══ STORED DATA

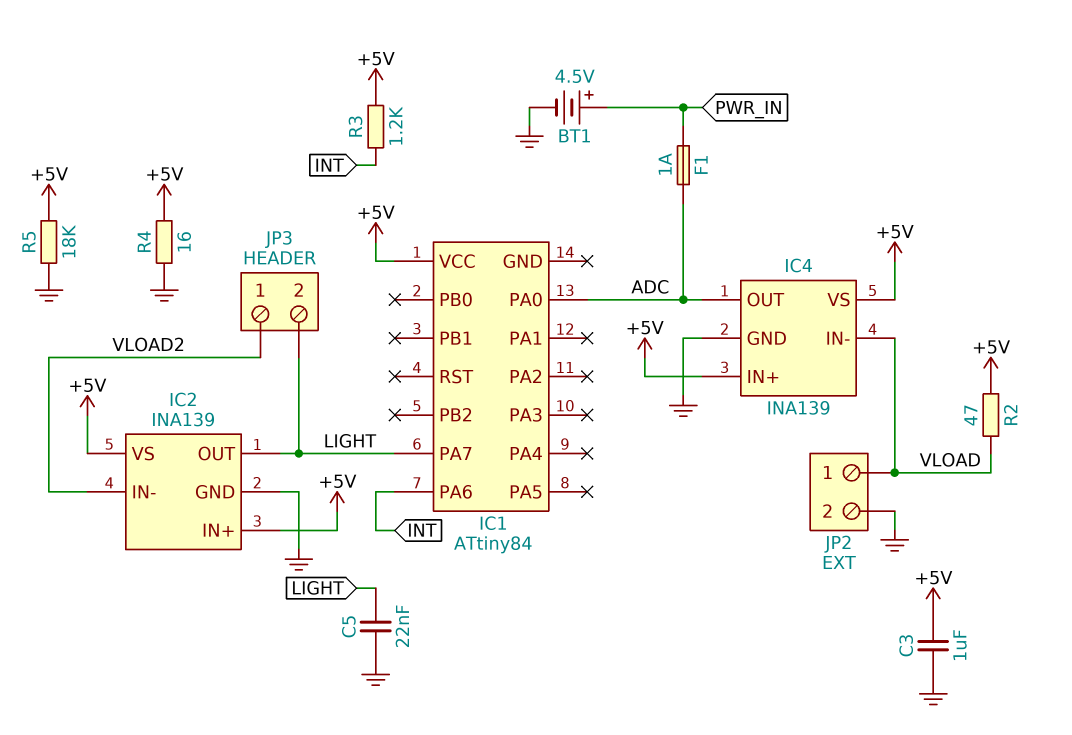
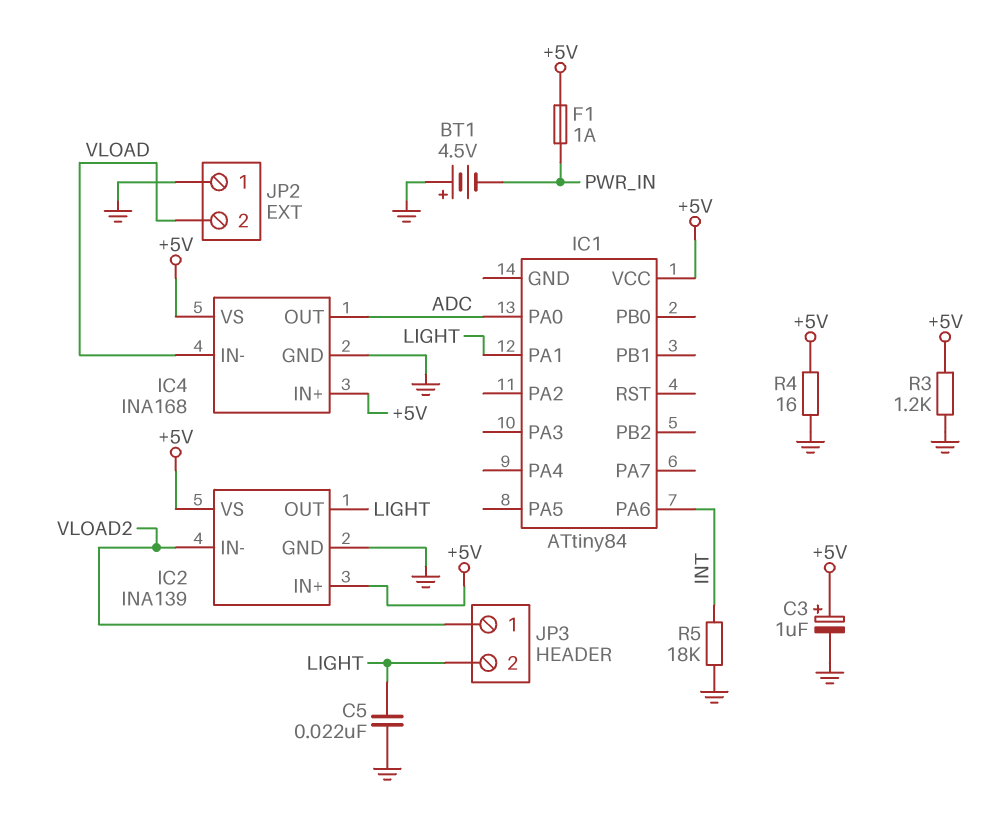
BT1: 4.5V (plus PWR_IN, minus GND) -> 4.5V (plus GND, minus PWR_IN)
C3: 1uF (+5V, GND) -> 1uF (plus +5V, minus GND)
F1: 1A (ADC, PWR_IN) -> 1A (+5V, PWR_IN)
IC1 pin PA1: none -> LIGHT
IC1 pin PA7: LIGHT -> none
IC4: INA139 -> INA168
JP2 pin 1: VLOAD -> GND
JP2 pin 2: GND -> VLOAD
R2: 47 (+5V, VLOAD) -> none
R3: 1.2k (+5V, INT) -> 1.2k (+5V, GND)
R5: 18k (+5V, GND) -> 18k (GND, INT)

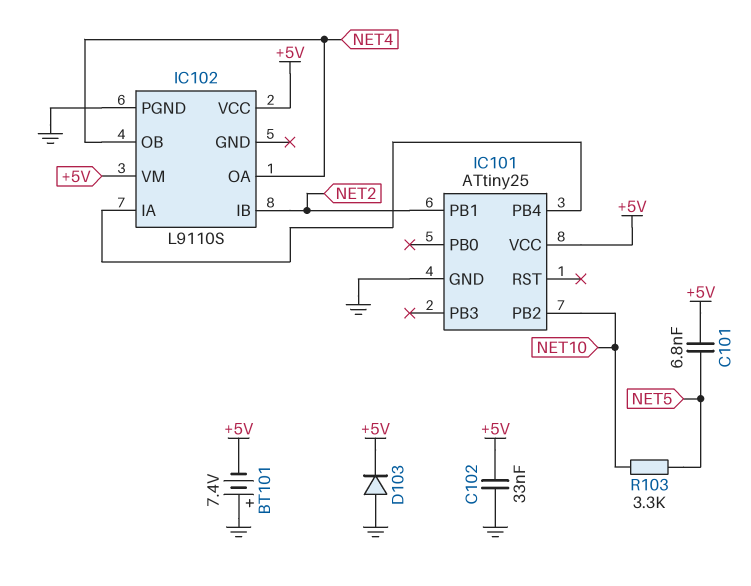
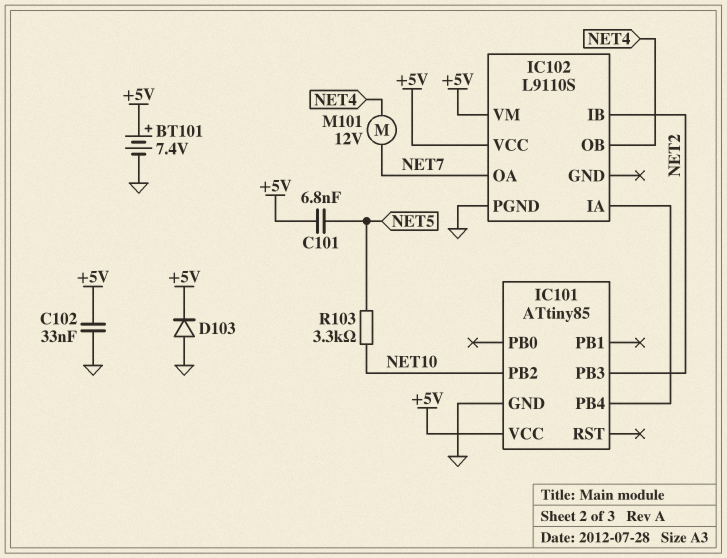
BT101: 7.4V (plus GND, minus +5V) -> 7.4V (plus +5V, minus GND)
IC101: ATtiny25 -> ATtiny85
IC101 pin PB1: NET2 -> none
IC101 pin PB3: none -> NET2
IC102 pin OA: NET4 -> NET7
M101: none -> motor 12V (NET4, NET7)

════
══ STORED DATA

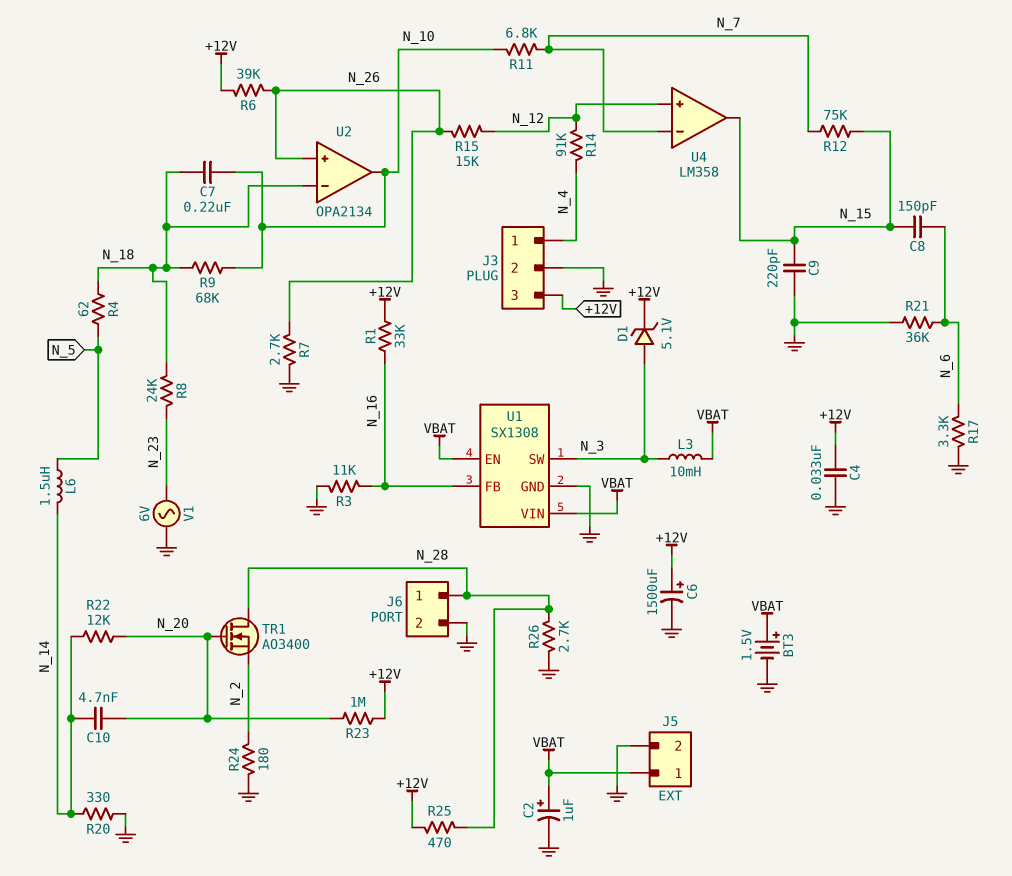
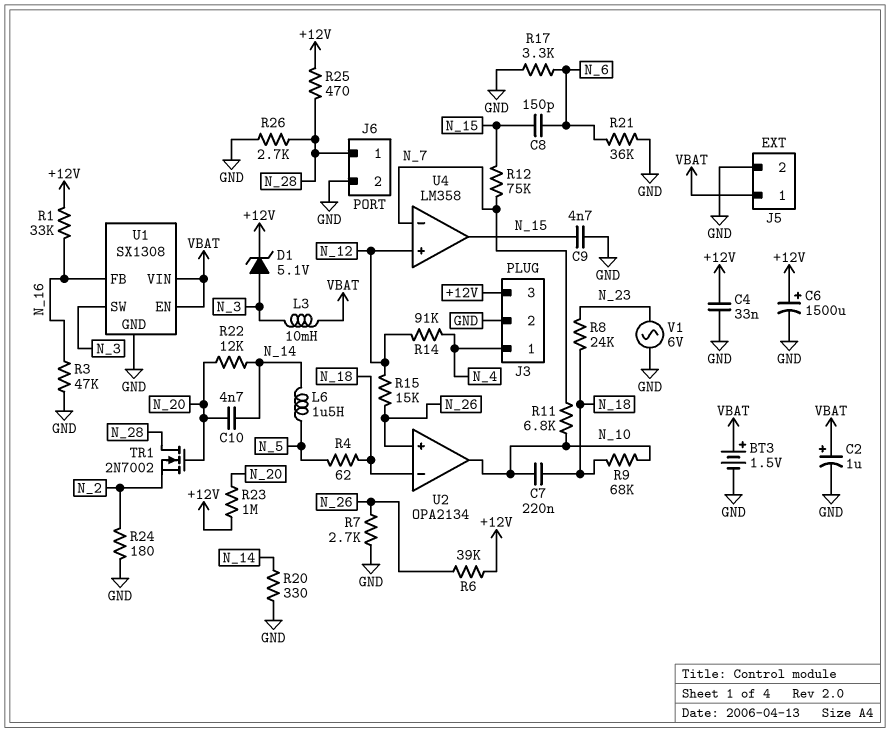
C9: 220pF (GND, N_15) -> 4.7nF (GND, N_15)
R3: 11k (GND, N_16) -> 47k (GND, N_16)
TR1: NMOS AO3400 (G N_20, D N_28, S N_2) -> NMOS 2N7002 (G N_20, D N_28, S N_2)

════

**PROBLEM DESCRIPTION:** Only one part of the material above is to be transcribed, namely the lines starting with the line that has "IC102 pin OA: NET4 -> NET7" and going on through the line that has "M101: none -> motor 12V (NET4, NET7)", exactly as they stand.

**THE COMPLETED TASK:**
IC102 pin OA: NET4 -> NET7
M101: none -> motor 12V (NET4, NET7)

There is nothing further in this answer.